[Material to process — start]

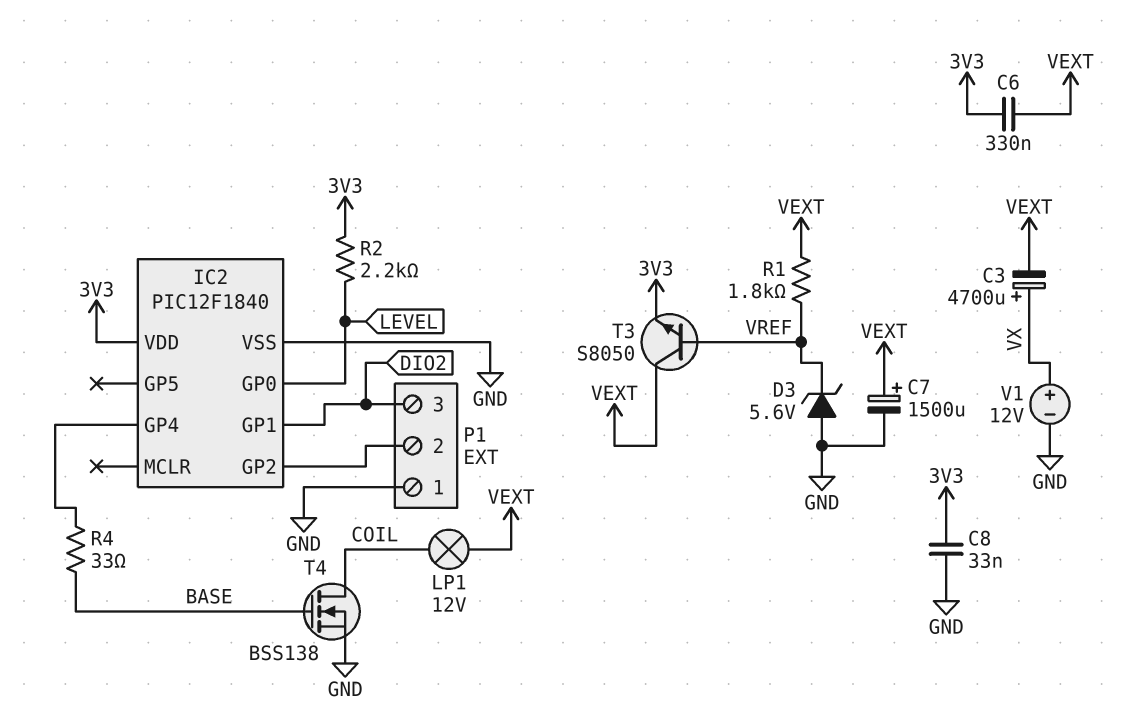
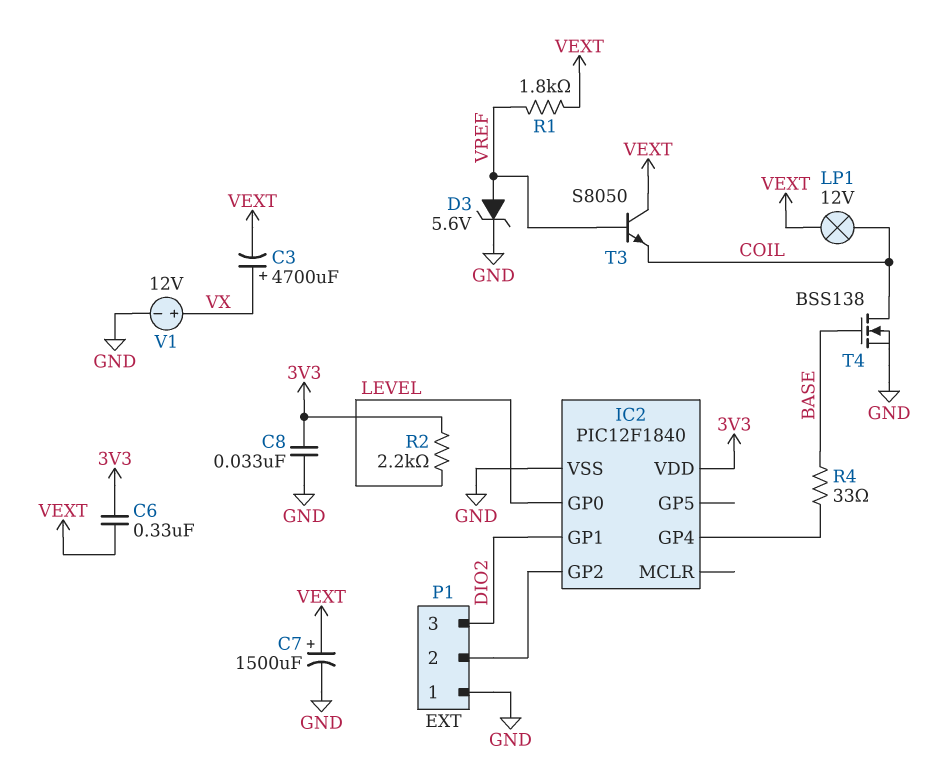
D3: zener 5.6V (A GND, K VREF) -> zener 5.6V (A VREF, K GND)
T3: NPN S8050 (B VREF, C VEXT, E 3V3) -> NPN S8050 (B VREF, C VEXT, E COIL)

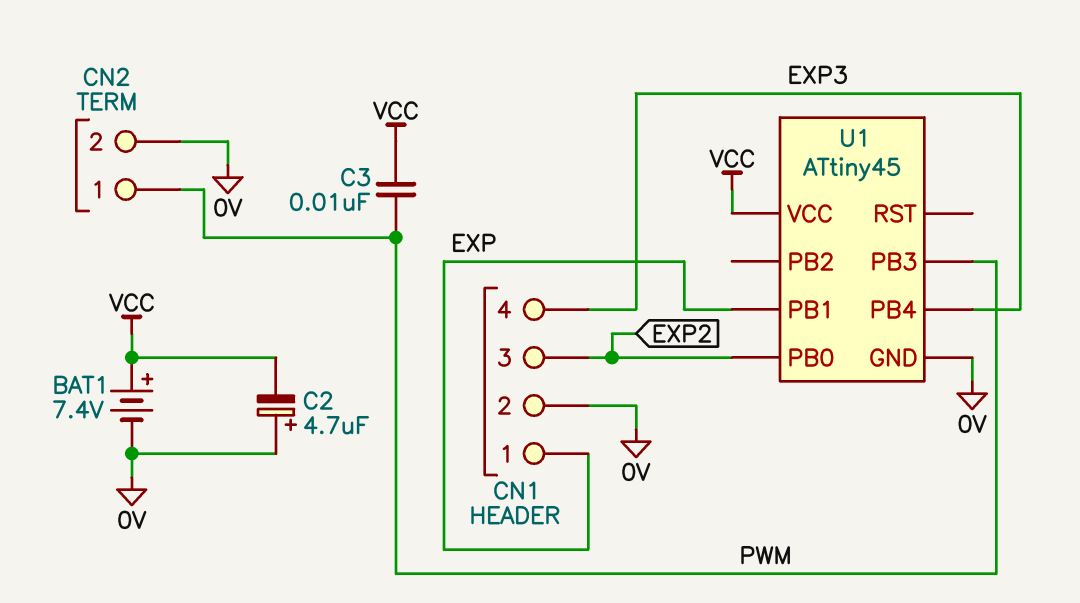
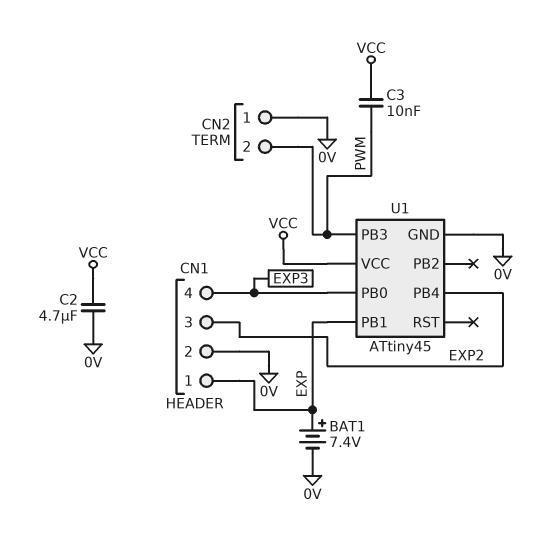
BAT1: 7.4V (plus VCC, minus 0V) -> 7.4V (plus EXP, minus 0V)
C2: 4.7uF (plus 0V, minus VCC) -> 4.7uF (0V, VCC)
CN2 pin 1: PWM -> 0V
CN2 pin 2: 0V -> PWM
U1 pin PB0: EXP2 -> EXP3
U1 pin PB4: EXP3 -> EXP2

[Material to process — finish]
[Material to process — start]

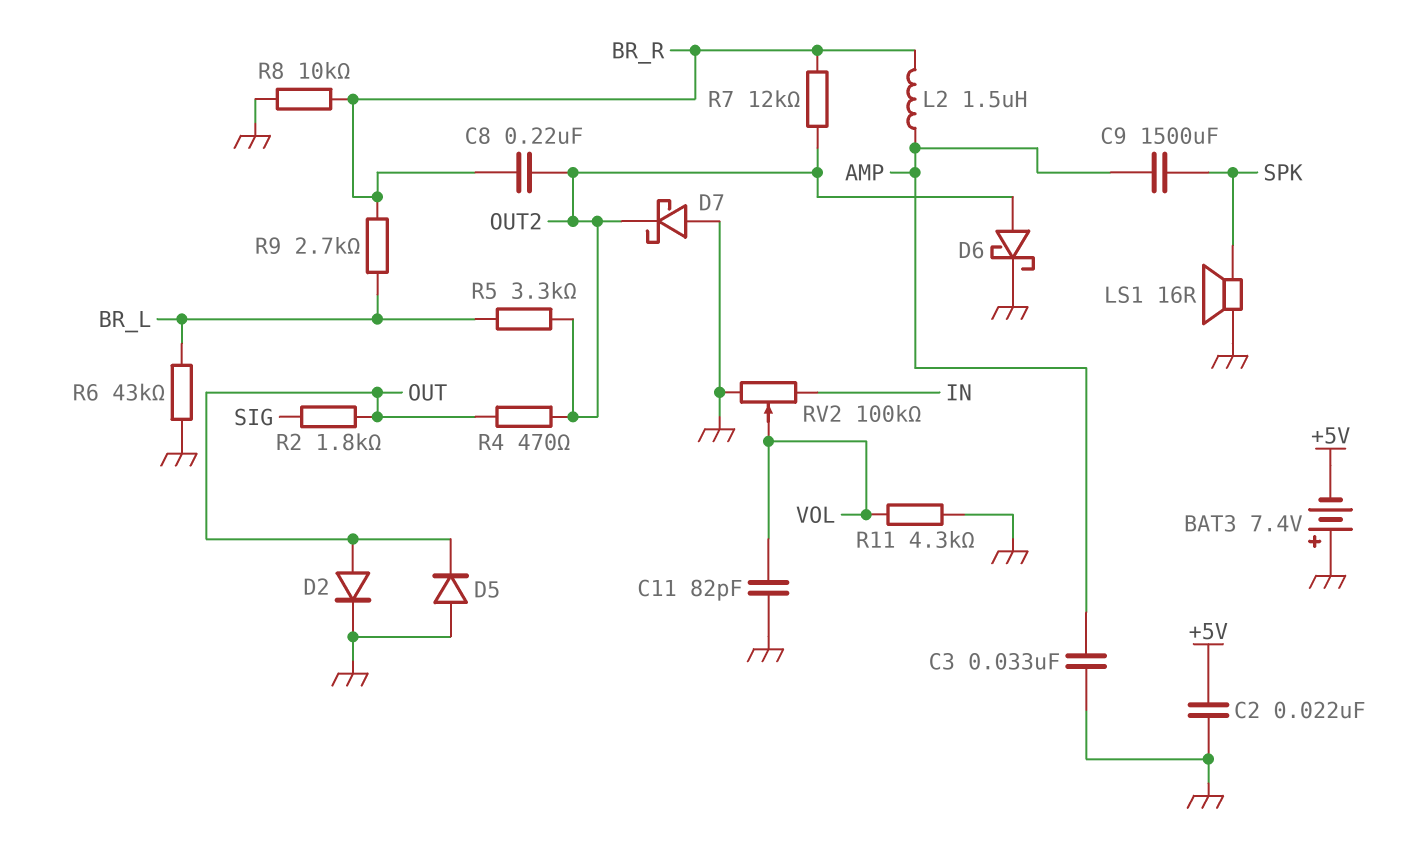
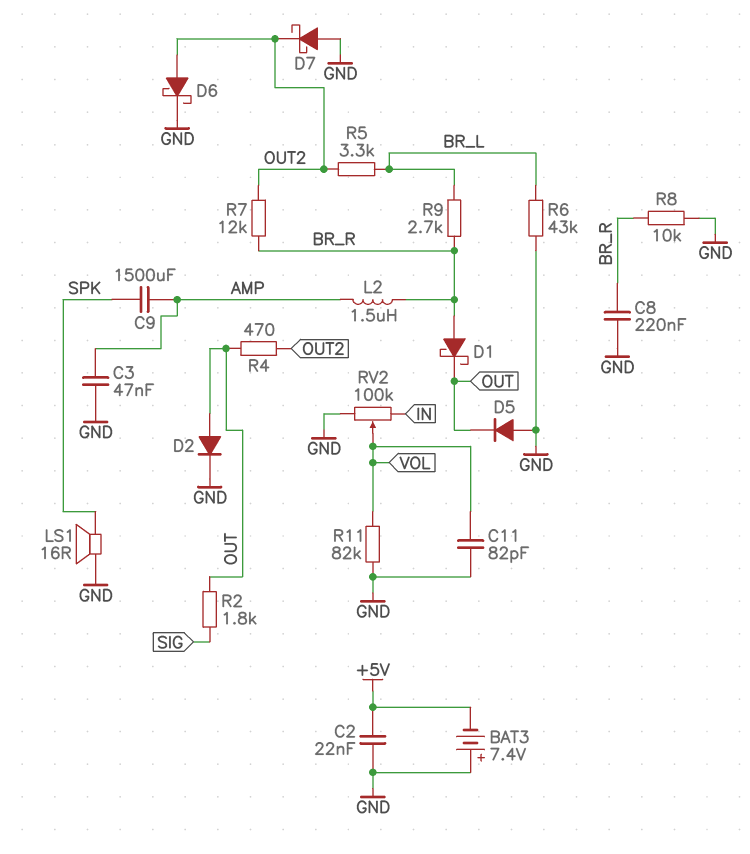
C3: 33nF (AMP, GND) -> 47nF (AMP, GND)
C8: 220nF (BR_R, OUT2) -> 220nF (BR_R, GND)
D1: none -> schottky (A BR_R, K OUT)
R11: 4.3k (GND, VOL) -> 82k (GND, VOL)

[Material to process — finish]

Write down exactly the span of lines above from the one containing "D1: none -> schottky (A BR_R, K OUT)" to the one containing "R11: 4.3k (GND, VOL) -> 82k (GND, VOL)", both ends included.

Task result »
D1: none -> schottky (A BR_R, K OUT)
R11: 4.3k (GND, VOL) -> 82k (GND, VOL)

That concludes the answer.